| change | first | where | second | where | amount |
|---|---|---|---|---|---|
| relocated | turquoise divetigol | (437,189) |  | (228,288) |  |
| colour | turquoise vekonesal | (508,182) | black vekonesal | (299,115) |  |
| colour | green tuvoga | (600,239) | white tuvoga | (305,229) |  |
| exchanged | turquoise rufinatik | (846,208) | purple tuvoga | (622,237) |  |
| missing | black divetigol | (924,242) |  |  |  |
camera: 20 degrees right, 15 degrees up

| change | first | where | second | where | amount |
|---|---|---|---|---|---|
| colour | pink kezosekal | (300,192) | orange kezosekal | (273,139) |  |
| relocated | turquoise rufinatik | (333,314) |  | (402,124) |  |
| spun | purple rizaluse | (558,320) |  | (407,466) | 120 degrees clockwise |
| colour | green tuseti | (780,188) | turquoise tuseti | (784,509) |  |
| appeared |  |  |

==

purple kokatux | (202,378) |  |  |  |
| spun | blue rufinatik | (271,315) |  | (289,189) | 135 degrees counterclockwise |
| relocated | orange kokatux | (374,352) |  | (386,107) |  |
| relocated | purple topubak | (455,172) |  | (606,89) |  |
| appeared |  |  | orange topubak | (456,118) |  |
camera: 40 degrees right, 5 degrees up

* * *

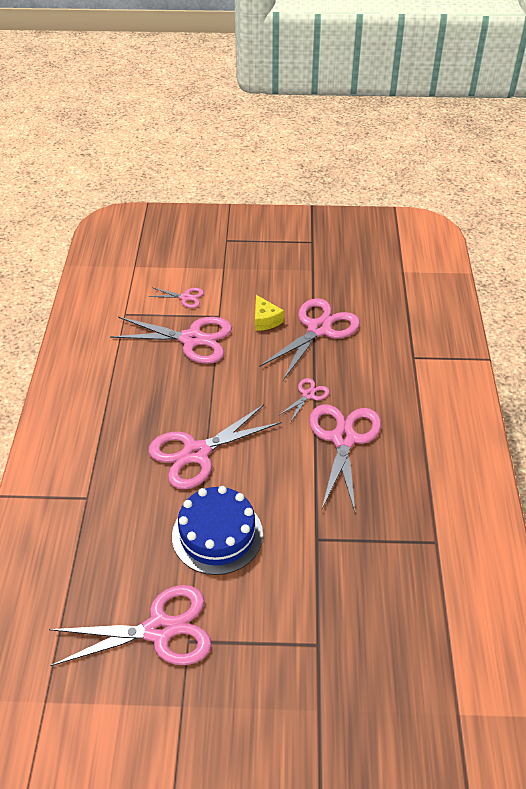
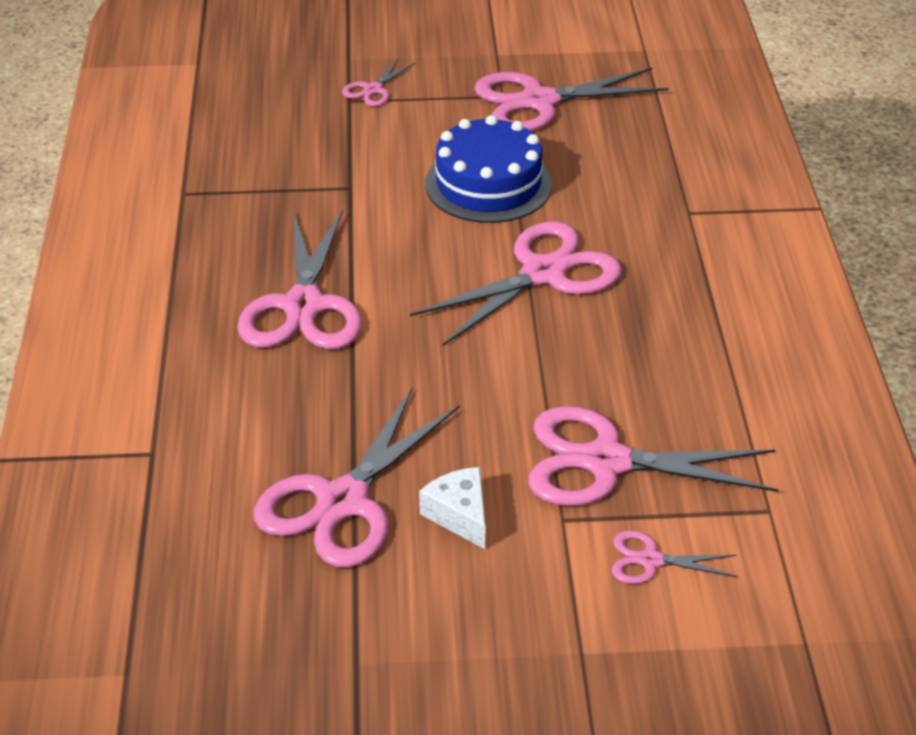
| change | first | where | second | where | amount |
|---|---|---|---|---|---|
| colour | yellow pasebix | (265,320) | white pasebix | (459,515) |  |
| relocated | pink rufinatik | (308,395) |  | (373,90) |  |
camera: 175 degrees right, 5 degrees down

* [Work request] When a line above contains the string "tuvoga", copy that line.

* [Answer to this exercise]
| colour | green tuvoga | (600,239) | white tuvoga | (305,229) |  |
| exchanged | turquoise rufinatik | (846,208) | purple tuvoga | (622,237) |  |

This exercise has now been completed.